- _ASSIGNMENT_
Using the records below, give again exactly the lines from the line that contains "camera: 30 degrees left, 5 degrees up" through the line that contains "(297, 118) = (188, 116): brown", both ends included, and only those.

- _PROVIDED DATA_

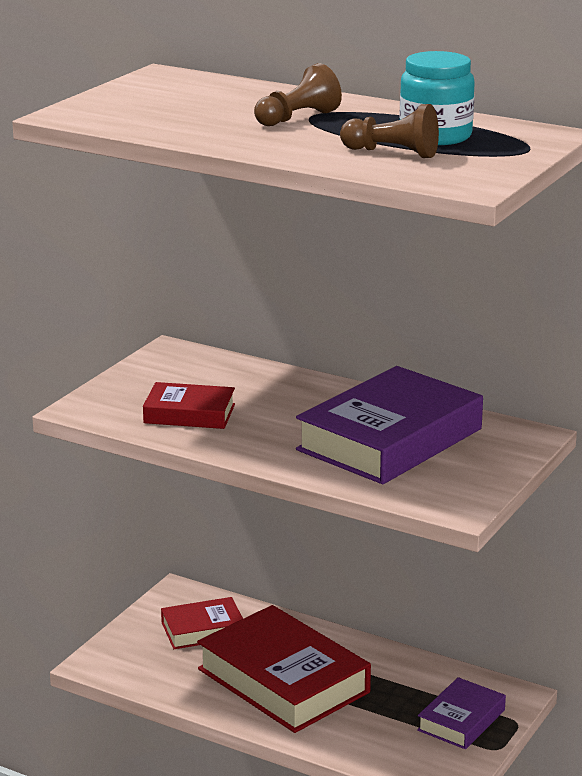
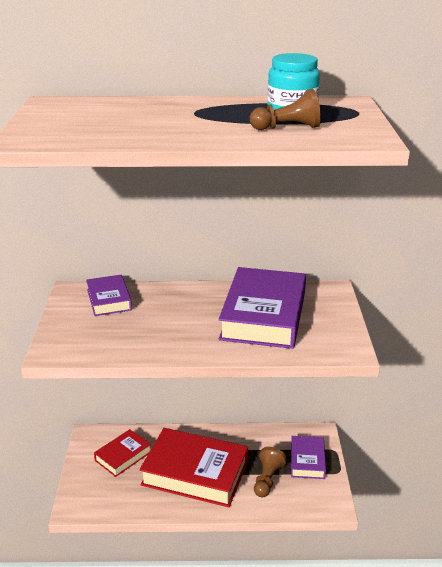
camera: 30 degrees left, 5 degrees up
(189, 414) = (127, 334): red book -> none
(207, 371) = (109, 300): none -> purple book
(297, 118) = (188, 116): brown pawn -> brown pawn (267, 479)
---
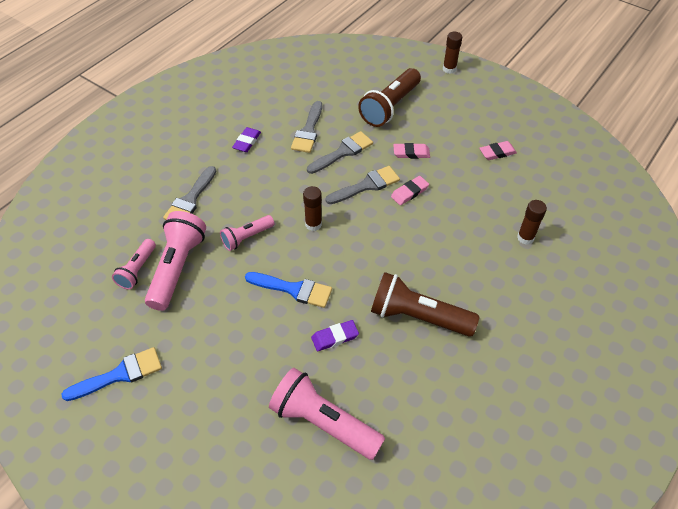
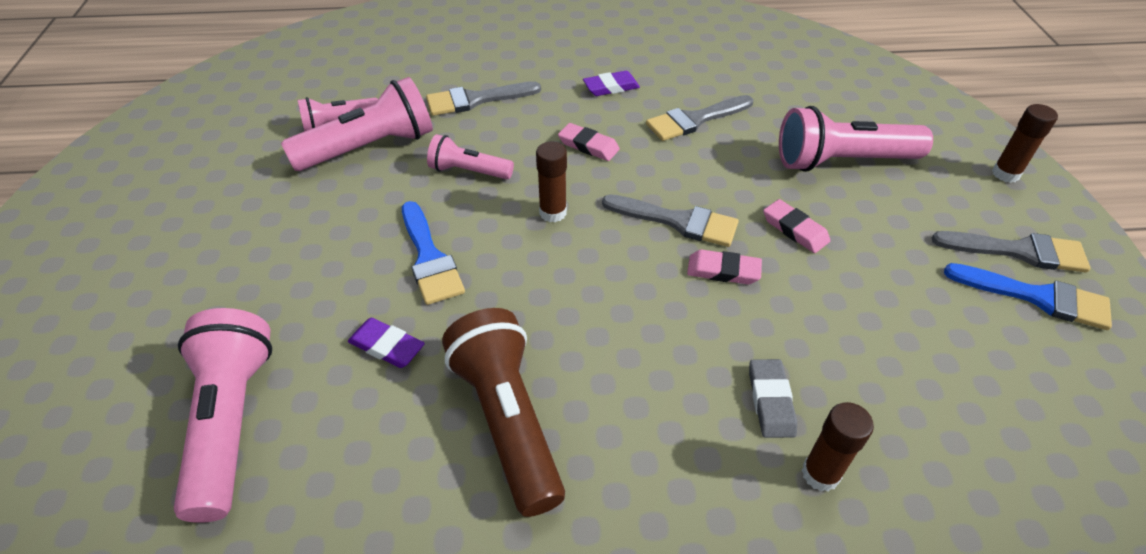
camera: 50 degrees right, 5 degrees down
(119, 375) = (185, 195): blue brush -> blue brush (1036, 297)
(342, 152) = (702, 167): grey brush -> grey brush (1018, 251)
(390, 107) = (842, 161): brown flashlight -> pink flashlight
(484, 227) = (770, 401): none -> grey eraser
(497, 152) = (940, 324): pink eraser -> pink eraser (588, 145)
==
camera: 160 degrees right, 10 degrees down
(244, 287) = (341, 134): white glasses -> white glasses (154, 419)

- _WRITTEN ANSWER_
camera: 30 degrees left, 5 degrees up
(189, 414) = (127, 334): red book -> none
(207, 371) = (109, 300): none -> purple book
(297, 118) = (188, 116): brown pawn -> brown pawn (267, 479)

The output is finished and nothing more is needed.